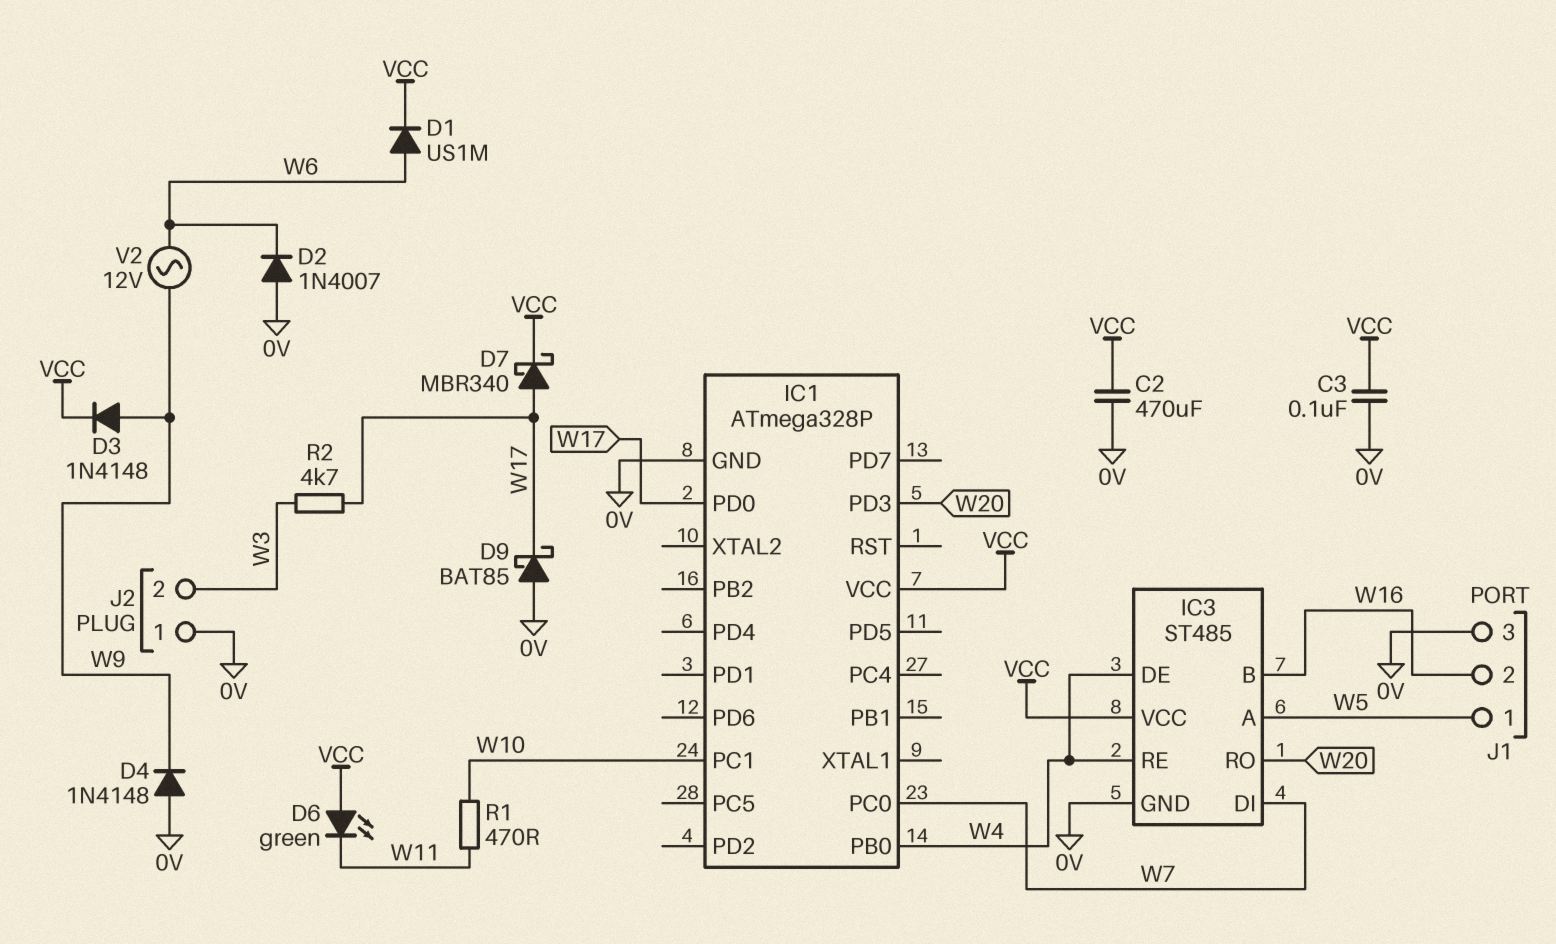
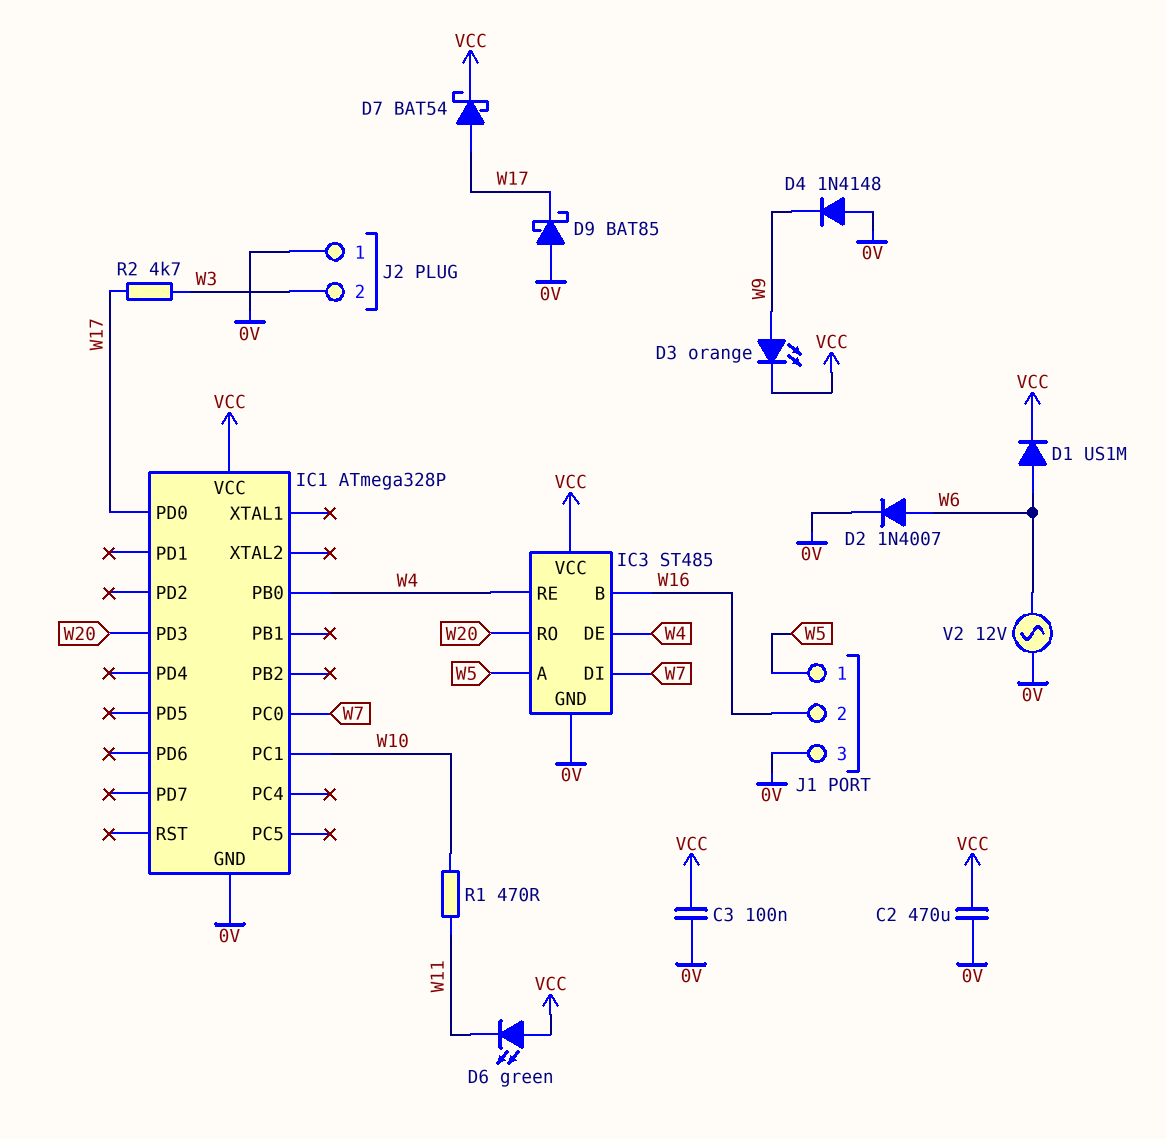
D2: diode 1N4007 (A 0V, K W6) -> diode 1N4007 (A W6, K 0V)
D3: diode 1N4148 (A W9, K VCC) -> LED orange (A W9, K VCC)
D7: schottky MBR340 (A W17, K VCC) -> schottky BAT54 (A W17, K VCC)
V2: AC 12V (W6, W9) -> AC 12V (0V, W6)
___
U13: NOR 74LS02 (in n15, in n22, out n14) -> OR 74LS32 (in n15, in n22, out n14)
___
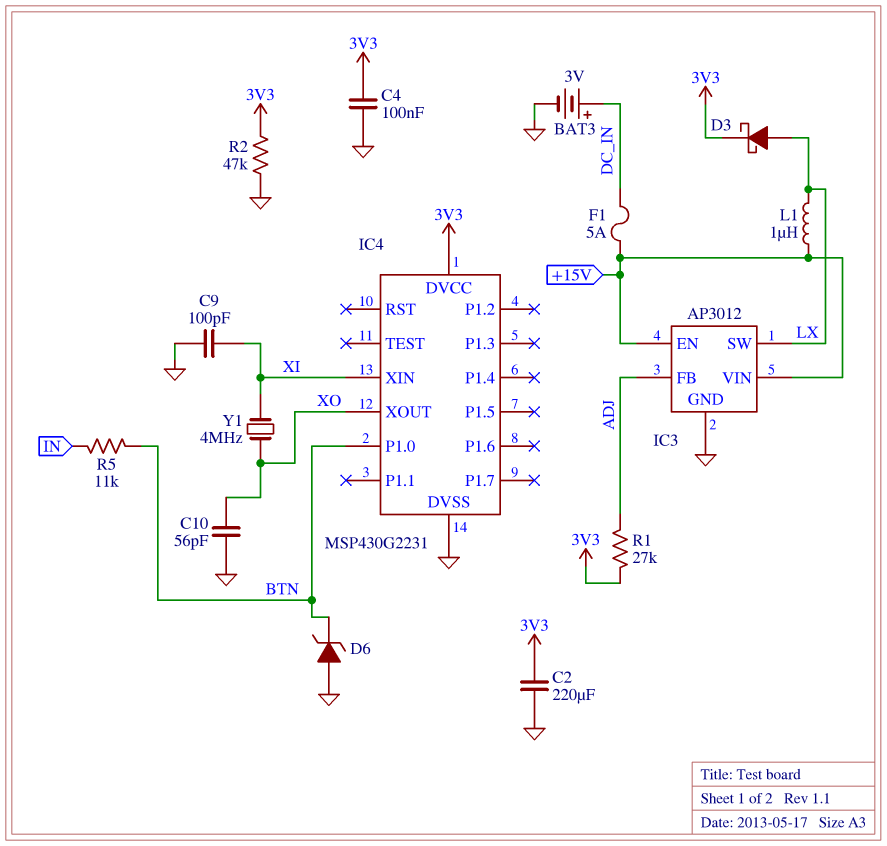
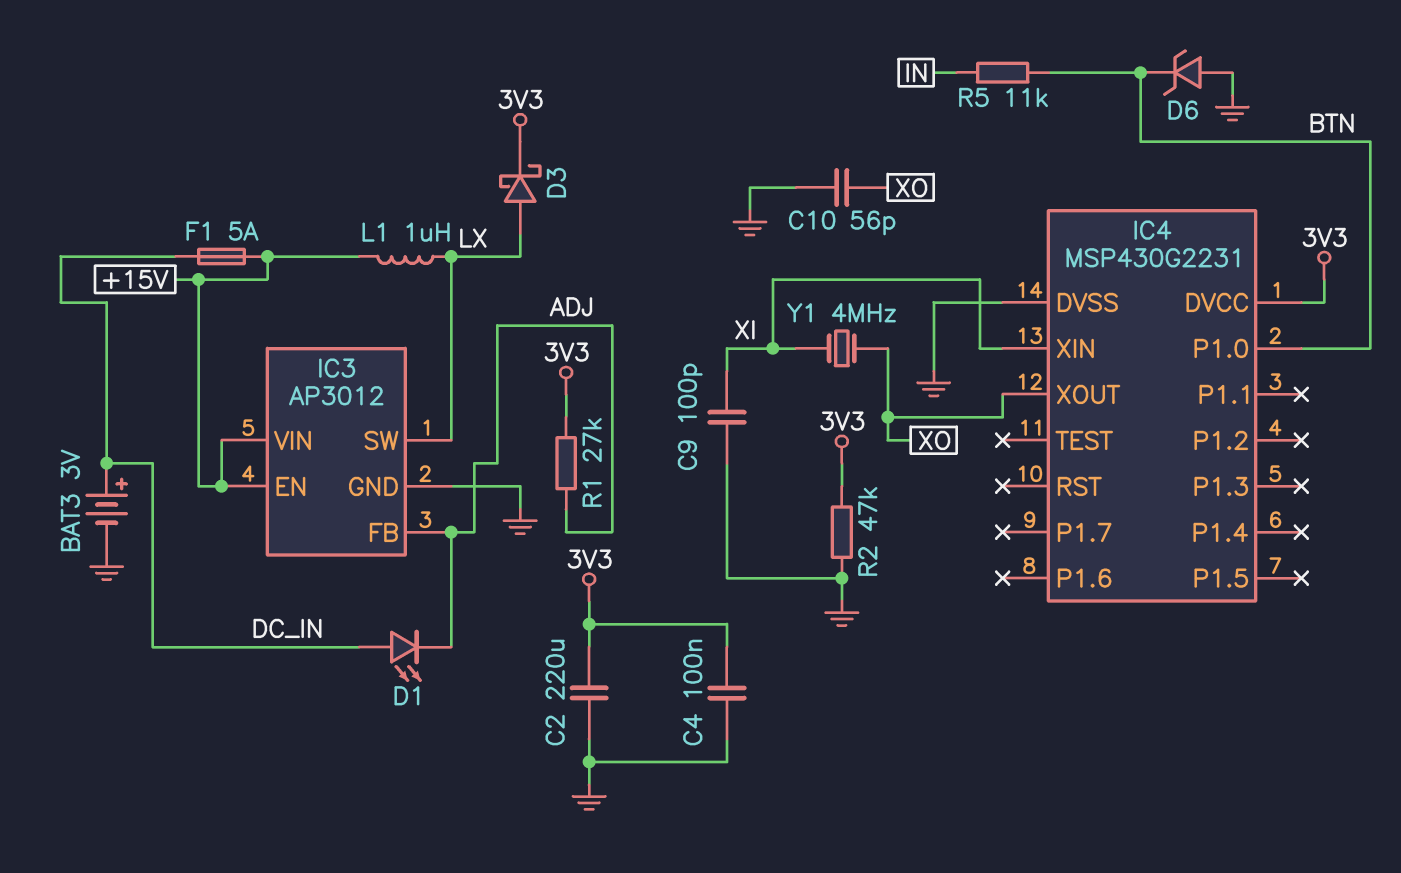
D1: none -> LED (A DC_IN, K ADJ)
___
[PROBLEM TO SOLVE]
Go through the material and select each line with the string "diode" in it.

[SOLUTION]
D2: diode 1N4007 (A 0V, K W6) -> diode 1N4007 (A W6, K 0V)
D3: diode 1N4148 (A W9, K VCC) -> LED orange (A W9, K VCC)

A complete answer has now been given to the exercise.